• [Task to carry out]: From the entries below, copy exactly the lines from the one that contains "D1: zener (A" through the one that contains "D1: LED orange", both included, and only those.

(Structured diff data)
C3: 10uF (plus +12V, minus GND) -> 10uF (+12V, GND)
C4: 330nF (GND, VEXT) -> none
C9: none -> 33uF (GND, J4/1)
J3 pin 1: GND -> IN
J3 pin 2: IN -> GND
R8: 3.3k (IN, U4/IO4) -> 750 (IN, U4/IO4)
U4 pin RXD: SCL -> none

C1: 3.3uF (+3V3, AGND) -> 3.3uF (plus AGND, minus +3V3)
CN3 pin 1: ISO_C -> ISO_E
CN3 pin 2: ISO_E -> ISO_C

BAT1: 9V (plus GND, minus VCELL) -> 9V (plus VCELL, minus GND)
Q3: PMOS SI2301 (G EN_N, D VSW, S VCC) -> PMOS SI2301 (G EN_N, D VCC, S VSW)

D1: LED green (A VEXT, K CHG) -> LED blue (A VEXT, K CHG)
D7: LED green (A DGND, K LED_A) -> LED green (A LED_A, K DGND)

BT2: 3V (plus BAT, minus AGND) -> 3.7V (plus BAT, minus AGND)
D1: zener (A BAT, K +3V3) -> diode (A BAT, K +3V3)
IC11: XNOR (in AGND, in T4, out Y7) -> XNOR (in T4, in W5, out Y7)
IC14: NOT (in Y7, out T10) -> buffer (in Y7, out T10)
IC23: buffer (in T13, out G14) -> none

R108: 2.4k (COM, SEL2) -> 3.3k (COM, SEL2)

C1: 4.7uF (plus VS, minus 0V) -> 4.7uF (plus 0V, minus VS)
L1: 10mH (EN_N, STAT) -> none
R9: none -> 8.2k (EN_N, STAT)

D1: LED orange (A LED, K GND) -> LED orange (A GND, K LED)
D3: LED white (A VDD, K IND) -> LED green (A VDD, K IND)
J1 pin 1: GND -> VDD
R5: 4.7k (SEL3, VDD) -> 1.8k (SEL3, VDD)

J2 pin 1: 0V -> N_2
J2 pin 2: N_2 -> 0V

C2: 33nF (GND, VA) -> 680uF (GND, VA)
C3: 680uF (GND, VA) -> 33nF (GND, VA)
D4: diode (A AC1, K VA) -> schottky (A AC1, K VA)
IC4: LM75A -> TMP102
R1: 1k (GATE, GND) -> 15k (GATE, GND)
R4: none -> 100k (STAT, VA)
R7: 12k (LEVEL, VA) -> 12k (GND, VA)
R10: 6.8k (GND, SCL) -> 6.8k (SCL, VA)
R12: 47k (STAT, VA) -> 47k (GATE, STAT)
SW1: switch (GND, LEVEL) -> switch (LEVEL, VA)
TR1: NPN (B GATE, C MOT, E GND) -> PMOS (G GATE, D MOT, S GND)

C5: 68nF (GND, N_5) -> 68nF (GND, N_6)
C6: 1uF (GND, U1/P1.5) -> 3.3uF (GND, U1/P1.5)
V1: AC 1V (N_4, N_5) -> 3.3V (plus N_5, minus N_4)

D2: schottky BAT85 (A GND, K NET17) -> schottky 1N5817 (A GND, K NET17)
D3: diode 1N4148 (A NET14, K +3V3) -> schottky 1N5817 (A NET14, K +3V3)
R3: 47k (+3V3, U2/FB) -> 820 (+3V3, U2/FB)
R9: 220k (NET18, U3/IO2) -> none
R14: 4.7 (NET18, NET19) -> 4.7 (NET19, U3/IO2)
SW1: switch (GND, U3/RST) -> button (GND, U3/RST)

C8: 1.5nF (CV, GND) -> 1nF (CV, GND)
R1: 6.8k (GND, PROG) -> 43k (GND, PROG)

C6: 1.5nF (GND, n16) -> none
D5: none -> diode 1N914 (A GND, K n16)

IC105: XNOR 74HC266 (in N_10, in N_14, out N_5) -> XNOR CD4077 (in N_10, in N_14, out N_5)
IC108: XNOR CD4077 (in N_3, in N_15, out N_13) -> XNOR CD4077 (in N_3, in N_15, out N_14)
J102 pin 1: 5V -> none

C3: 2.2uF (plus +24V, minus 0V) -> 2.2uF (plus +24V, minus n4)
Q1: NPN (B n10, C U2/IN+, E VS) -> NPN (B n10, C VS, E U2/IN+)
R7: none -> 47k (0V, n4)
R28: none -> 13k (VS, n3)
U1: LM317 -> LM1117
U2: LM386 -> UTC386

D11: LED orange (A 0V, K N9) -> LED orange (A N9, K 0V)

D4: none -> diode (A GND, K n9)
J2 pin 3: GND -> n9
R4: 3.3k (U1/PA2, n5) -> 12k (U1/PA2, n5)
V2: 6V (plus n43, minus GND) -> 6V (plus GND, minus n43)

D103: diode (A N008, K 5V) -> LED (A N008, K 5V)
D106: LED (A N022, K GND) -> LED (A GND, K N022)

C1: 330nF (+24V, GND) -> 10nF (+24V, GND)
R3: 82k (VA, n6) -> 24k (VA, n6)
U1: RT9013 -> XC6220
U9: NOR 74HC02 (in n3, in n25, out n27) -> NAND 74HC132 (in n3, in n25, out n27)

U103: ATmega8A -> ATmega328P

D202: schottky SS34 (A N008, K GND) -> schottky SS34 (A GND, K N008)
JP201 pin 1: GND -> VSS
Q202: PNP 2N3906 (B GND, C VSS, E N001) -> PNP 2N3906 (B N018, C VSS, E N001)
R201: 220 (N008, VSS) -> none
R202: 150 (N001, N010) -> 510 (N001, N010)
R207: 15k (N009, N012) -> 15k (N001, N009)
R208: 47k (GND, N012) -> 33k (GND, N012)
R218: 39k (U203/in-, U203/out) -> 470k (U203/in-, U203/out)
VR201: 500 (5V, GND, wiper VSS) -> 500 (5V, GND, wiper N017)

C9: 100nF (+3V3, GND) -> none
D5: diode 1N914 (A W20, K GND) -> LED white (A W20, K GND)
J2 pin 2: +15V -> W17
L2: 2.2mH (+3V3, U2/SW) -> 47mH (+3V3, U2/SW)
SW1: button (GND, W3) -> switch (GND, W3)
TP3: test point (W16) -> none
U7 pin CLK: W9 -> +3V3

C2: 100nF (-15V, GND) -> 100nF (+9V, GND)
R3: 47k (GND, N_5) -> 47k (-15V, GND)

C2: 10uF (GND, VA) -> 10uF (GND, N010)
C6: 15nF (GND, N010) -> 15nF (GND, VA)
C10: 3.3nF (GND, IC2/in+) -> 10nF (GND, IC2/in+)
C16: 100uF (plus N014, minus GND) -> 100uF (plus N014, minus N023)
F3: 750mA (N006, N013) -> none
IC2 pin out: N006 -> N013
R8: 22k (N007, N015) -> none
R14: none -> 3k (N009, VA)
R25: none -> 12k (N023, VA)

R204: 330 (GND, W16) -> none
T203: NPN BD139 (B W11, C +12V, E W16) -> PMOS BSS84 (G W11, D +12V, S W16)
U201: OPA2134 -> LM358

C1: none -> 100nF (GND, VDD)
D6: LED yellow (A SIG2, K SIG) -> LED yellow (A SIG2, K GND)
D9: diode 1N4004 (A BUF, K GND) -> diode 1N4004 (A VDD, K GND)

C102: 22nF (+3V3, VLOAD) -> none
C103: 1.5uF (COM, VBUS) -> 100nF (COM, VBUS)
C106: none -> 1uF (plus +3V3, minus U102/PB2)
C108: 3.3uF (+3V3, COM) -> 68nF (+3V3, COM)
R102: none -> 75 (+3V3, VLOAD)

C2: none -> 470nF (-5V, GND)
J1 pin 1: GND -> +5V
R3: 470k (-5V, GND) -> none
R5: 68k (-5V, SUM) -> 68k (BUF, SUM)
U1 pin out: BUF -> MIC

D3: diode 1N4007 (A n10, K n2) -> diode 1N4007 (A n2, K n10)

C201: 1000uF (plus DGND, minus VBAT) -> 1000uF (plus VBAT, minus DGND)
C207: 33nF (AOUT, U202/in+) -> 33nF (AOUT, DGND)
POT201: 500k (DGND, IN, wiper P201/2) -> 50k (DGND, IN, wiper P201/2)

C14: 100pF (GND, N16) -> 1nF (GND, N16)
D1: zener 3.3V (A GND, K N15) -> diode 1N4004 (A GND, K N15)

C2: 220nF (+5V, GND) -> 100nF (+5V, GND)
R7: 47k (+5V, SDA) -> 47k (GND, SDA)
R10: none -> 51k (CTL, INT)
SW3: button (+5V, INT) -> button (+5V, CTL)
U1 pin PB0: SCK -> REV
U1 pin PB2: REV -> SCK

• [Solution for this problem]:
D1: zener (A BAT, K +3V3) -> diode (A BAT, K +3V3)
IC11: XNOR (in AGND, in T4, out Y7) -> XNOR (in T4, in W5, out Y7)
IC14: NOT (in Y7, out T10) -> buffer (in Y7, out T10)
IC23: buffer (in T13, out G14) -> none

R108: 2.4k (COM, SEL2) -> 3.3k (COM, SEL2)

C1: 4.7uF (plus VS, minus 0V) -> 4.7uF (plus 0V, minus VS)
L1: 10mH (EN_N, STAT) -> none
R9: none -> 8.2k (EN_N, STAT)

D1: LED orange (A LED, K GND) -> LED orange (A GND, K LED)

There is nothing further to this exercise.